▸ Required action
Please find the lines in the entries below that contain the word "watering", and copy each one.

Collection entries
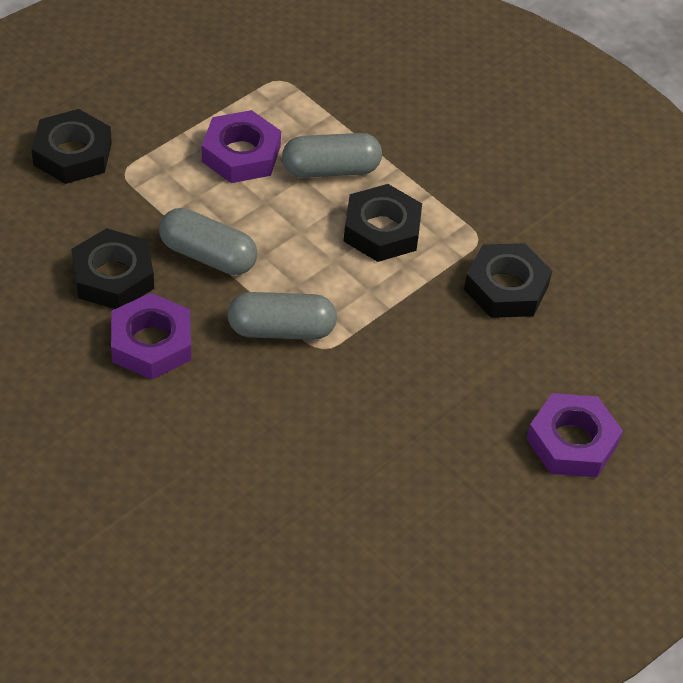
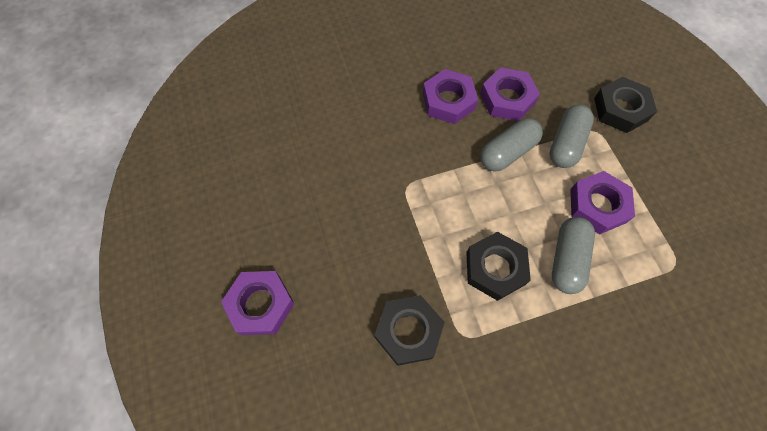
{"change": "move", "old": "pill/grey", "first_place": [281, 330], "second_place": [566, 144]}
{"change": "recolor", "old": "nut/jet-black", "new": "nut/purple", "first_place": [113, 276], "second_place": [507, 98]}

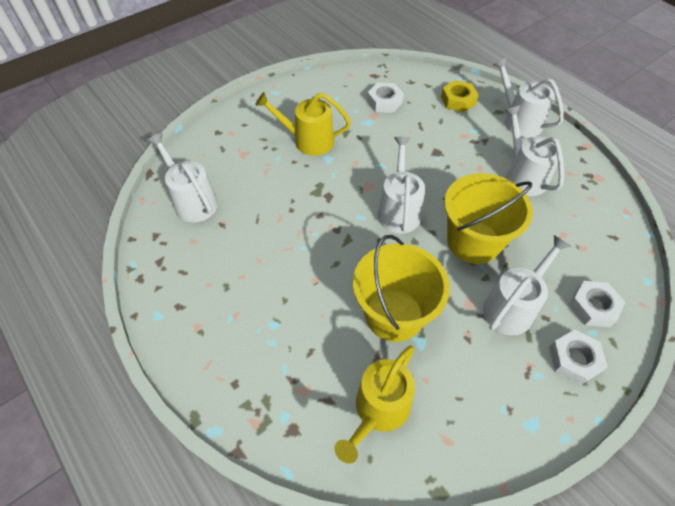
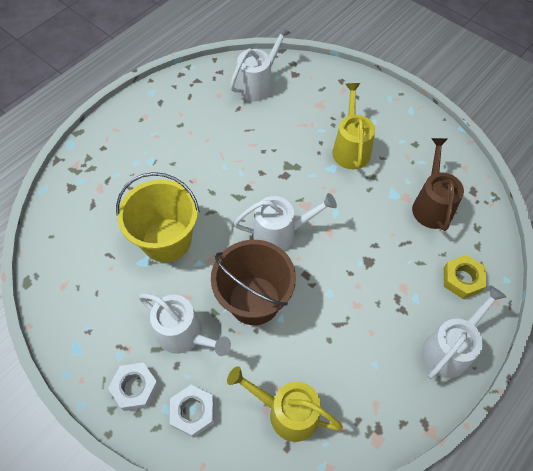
{"change": "delete", "old": "watering can/white", "first_place": [523, 175]}
{"change": "move", "old": "watering can/golden", "first_place": [378, 410], "second_place": [287, 412]}
{"change": "replace", "old": "nut/white", "new": "watering can/russet", "first_place": [384, 102], "second_place": [431, 205]}
{"change": "recolor", "old": "bucket/golden", "new": "bucket/russet", "first_place": [473, 241], "second_place": [254, 300]}

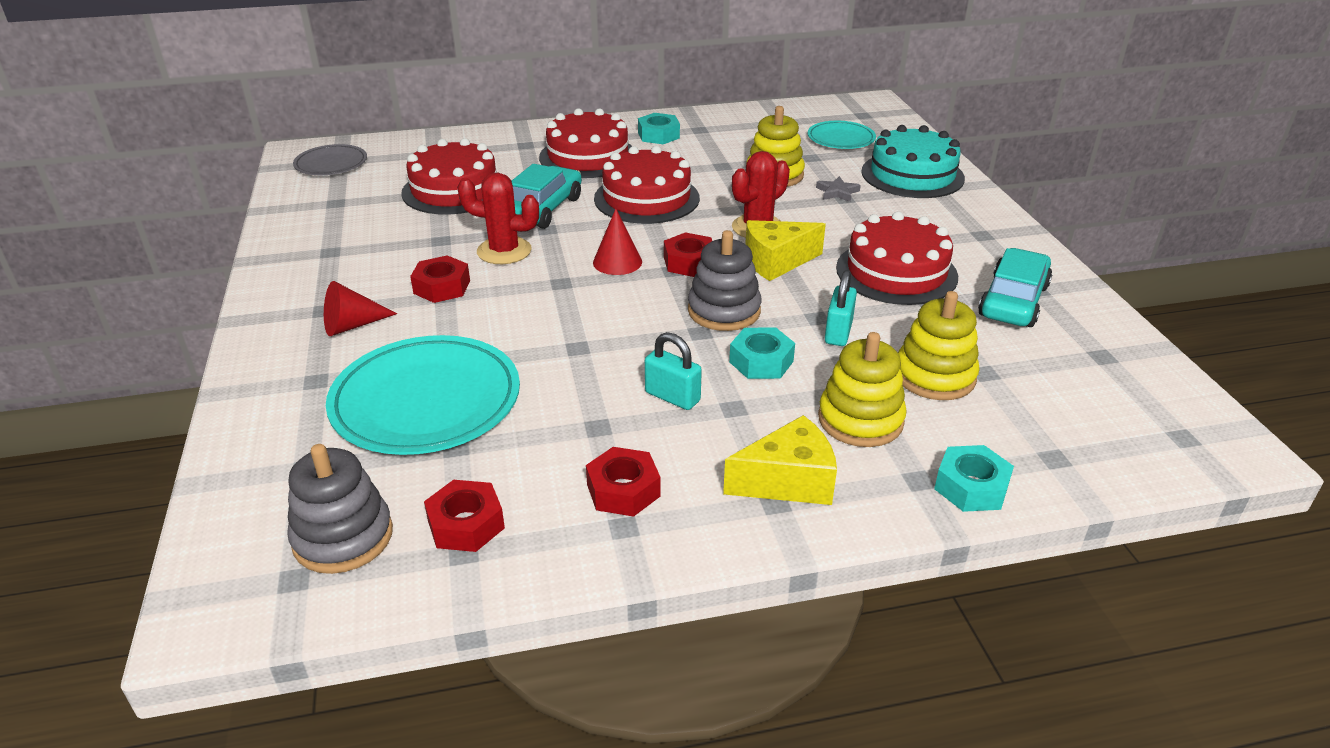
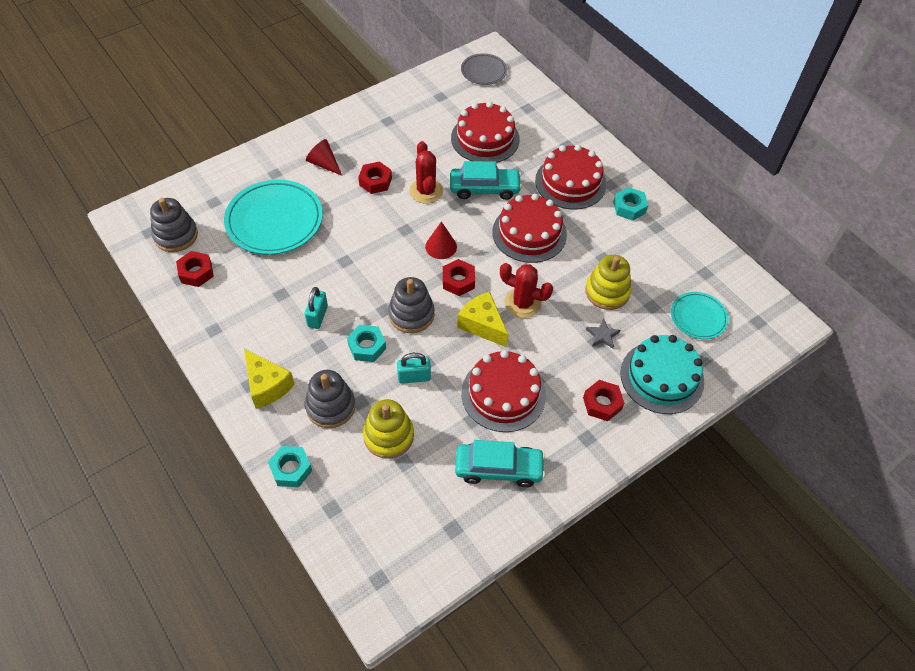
{"change": "move", "old": "nut/red", "first_place": [623, 490], "second_place": [602, 403]}
{"change": "recolor", "old": "stacking rings/golden", "new": "stacking rings/grey", "first_place": [860, 420], "second_place": [330, 406]}

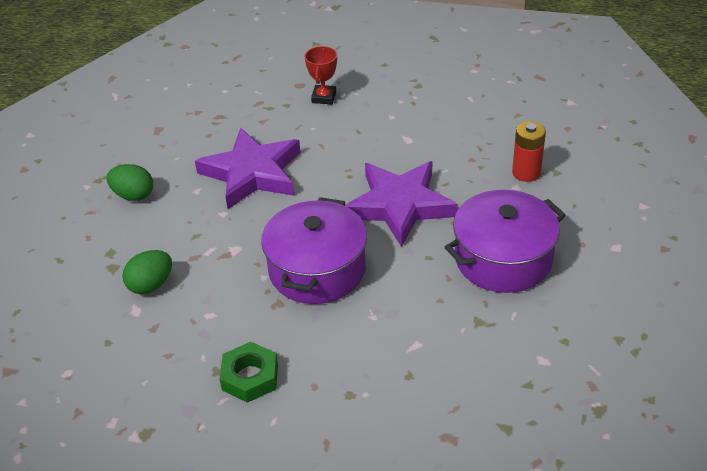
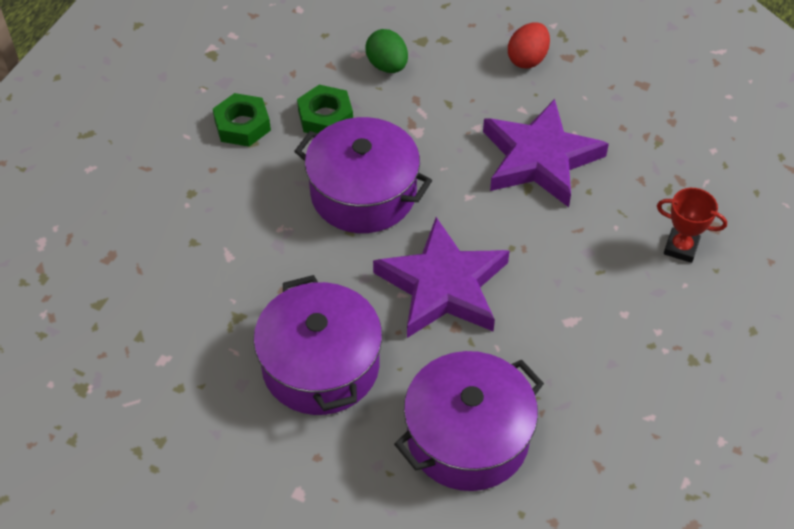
{"change": "insert", "new": "nut/green", "second_place": [325, 117]}
{"change": "replace", "old": "power cell/red", "new": "cooking pot/purple", "first_place": [526, 173], "second_place": [467, 437]}
{"change": "recolor", "old": "egg shape/green", "new": "egg shape/red", "first_place": [133, 195], "second_place": [527, 59]}

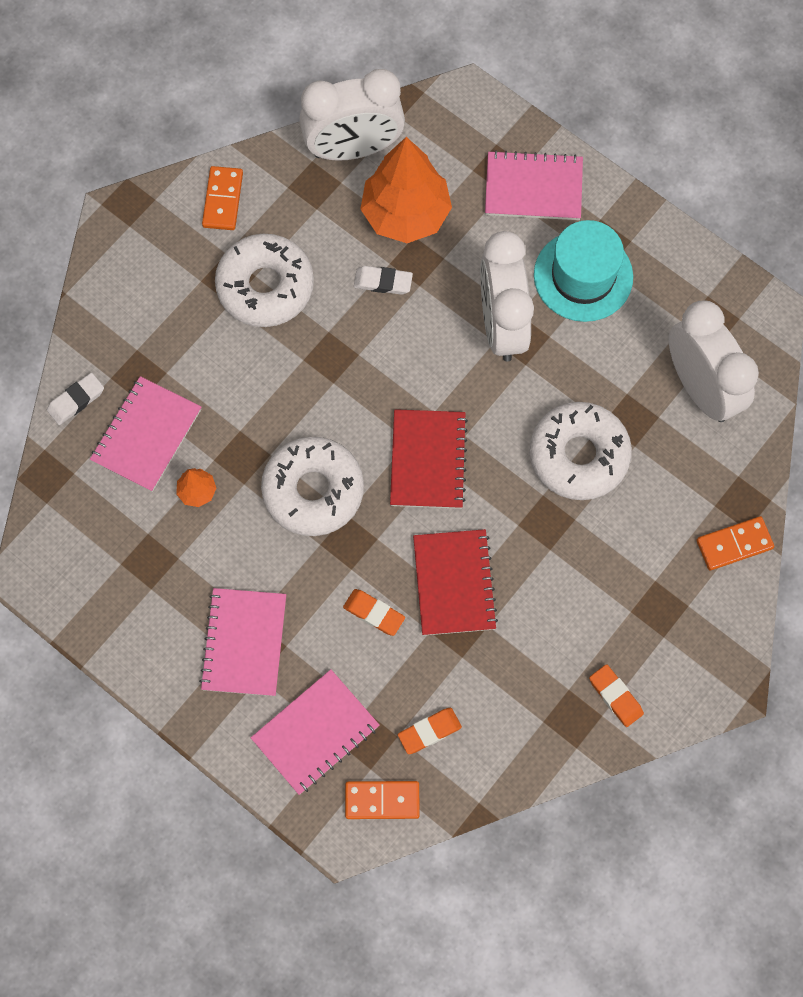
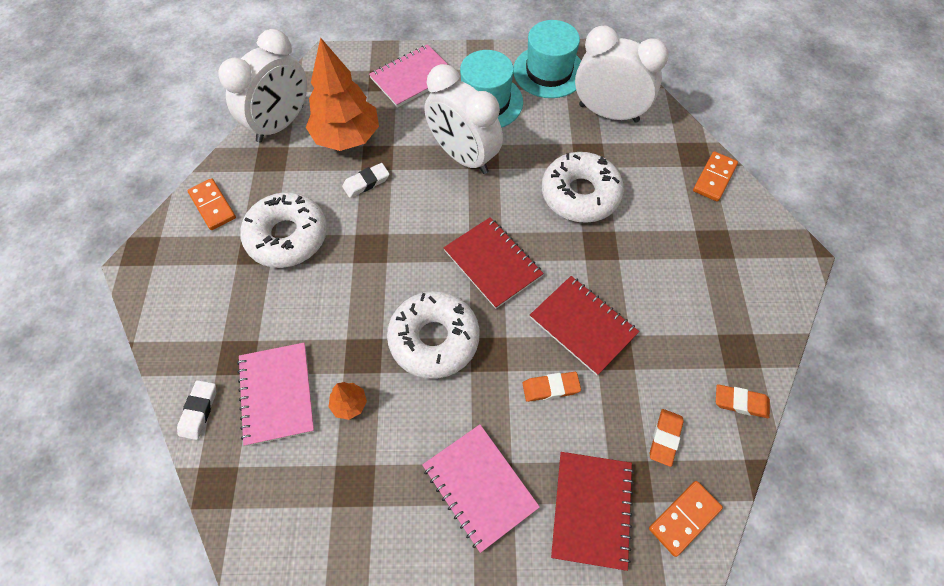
{"change": "insert", "new": "tall hat/turquoise", "second_place": [549, 71]}
{"change": "move", "old": "gum eraser/bright orange", "first_place": [615, 696], "second_place": [740, 402]}
{"change": "recolor", "old": "notebook/rose-pink", "new": "notebook/red", "first_place": [315, 732], "second_place": [591, 509]}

▸ The completed task
{"change": "delete", "old": "watering can/white", "first_place": [523, 175]}
{"change": "move", "old": "watering can/golden", "first_place": [378, 410], "second_place": [287, 412]}
{"change": "replace", "old": "nut/white", "new": "watering can/russet", "first_place": [384, 102], "second_place": [431, 205]}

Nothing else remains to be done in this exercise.